#### Records
########

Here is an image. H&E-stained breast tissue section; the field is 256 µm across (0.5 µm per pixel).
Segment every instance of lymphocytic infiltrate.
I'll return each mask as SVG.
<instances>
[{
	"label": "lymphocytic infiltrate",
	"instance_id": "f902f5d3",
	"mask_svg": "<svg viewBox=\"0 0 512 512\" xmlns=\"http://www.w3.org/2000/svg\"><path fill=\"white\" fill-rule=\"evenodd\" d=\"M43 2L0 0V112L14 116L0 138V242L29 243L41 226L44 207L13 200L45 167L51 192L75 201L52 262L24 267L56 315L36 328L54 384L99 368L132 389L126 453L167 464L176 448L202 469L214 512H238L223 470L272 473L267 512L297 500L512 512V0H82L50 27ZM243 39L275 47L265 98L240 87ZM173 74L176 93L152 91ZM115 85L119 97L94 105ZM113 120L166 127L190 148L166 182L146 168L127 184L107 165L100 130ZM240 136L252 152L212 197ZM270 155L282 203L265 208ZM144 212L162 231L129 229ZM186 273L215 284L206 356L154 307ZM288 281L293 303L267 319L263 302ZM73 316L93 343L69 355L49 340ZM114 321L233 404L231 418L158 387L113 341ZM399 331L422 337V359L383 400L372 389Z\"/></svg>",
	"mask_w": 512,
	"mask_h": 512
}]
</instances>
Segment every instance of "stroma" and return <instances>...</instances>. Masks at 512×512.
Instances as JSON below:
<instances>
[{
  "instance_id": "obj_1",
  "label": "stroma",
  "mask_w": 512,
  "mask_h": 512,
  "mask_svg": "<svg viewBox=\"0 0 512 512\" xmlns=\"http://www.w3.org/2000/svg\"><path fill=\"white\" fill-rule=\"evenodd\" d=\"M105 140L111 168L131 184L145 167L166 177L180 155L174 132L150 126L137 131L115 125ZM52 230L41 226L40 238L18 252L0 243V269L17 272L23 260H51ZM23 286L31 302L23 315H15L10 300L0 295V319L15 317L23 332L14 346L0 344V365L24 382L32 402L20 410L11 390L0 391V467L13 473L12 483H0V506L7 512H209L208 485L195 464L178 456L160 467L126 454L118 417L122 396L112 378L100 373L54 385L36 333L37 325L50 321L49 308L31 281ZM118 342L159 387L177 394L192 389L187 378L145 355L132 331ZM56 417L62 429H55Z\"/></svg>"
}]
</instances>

########

Copy all the records above exactly, missing none.

#### Final result
Here is an image. H&E-stained breast tissue section; the field is 256 µm across (0.5 µm per pixel).
Segment every instance of lymphocytic infiltrate.
I'll return each mask as SVG.
<instances>
[{
	"label": "lymphocytic infiltrate",
	"instance_id": "f902f5d3",
	"mask_svg": "<svg viewBox=\"0 0 512 512\" xmlns=\"http://www.w3.org/2000/svg\"><path fill=\"white\" fill-rule=\"evenodd\" d=\"M43 2L0 0V112L14 116L0 138V242L29 243L41 226L44 207L13 200L45 167L51 192L75 201L52 262L24 267L56 315L36 328L54 384L99 368L132 389L126 453L167 464L176 448L202 469L214 512H238L223 470L272 473L267 512L297 500L512 512V0H82L50 27ZM243 39L275 47L265 98L240 87ZM173 74L176 93L152 91ZM115 85L119 97L94 105ZM113 120L166 127L190 148L166 182L146 168L127 184L107 165L100 130ZM240 136L252 152L212 197ZM270 155L282 203L265 208ZM144 212L162 231L129 229ZM186 273L215 284L206 356L154 307ZM288 281L293 303L267 319L263 302ZM73 316L93 343L69 355L49 340ZM114 321L233 404L231 418L158 387L113 341ZM399 331L422 337V359L383 400L372 389Z\"/></svg>",
	"mask_w": 512,
	"mask_h": 512
}]
</instances>
Segment every instance of "stroma" and return <instances>...</instances>. Masks at 512×512.
Instances as JSON below:
<instances>
[{
  "instance_id": "obj_1",
  "label": "stroma",
  "mask_w": 512,
  "mask_h": 512,
  "mask_svg": "<svg viewBox=\"0 0 512 512\" xmlns=\"http://www.w3.org/2000/svg\"><path fill=\"white\" fill-rule=\"evenodd\" d=\"M105 140L111 168L131 184L145 167L166 177L180 155L174 132L150 126L137 131L115 125ZM52 230L41 226L40 238L18 252L0 243V269L17 272L23 260H51ZM23 286L31 302L23 315H15L10 300L0 295V319L15 317L23 332L14 346L0 344V365L24 382L32 402L20 410L11 390L0 391V467L13 473L12 483H0V506L7 512H209L208 485L195 464L178 456L160 467L126 454L118 417L122 396L112 378L100 373L54 385L36 333L37 325L50 321L49 308L31 281ZM118 342L159 387L177 394L192 389L187 378L145 355L132 331ZM56 417L62 429H55Z\"/></svg>"
}]
</instances>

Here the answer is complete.